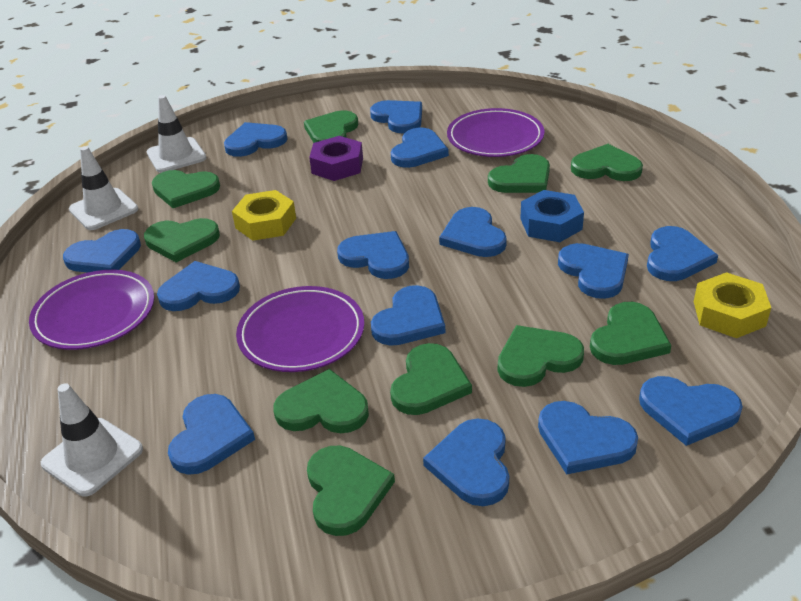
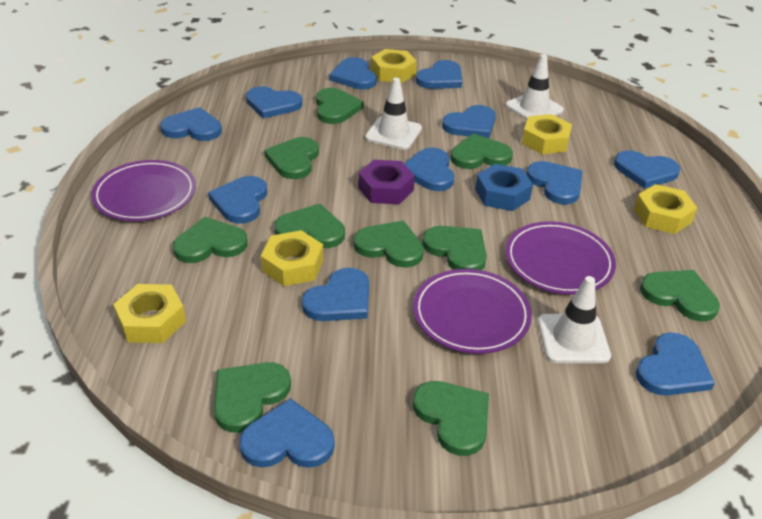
blue heart: 14 -> 12
yellow nut: 2 -> 5

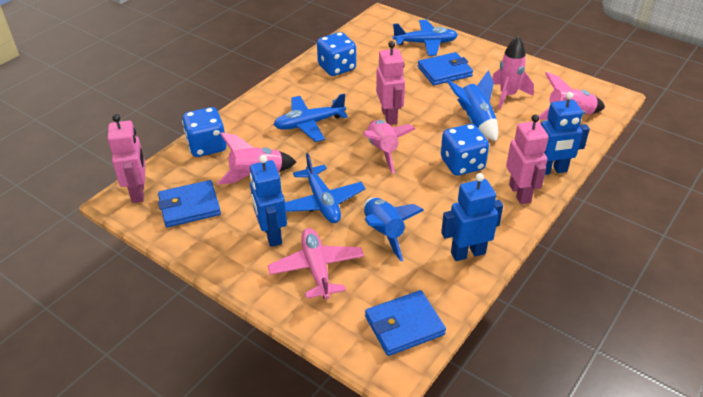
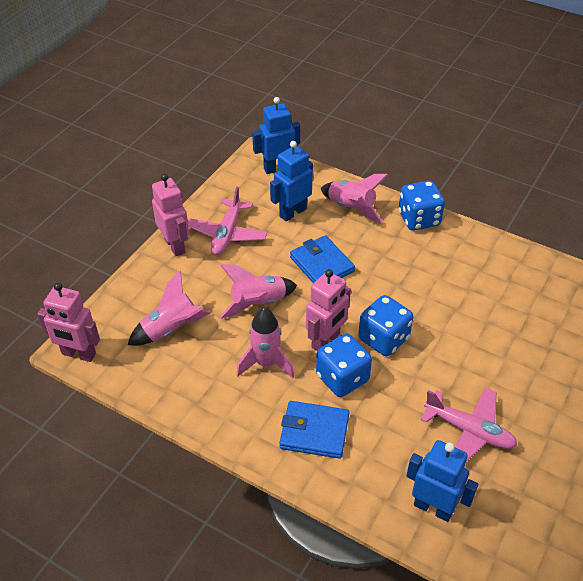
blue plane: 3 -> 0
blue rocket: 2 -> 0
blue wallet: 3 -> 2
pink plane: 1 -> 2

## What is required
Pictures must be left out. Repeat exactly the lines from the one containing "yellow nut: 2 -> 5" through the final line of the data.

## Written response
yellow nut: 2 -> 5

blue plane: 3 -> 0
blue rocket: 2 -> 0
blue wallet: 3 -> 2
pink plane: 1 -> 2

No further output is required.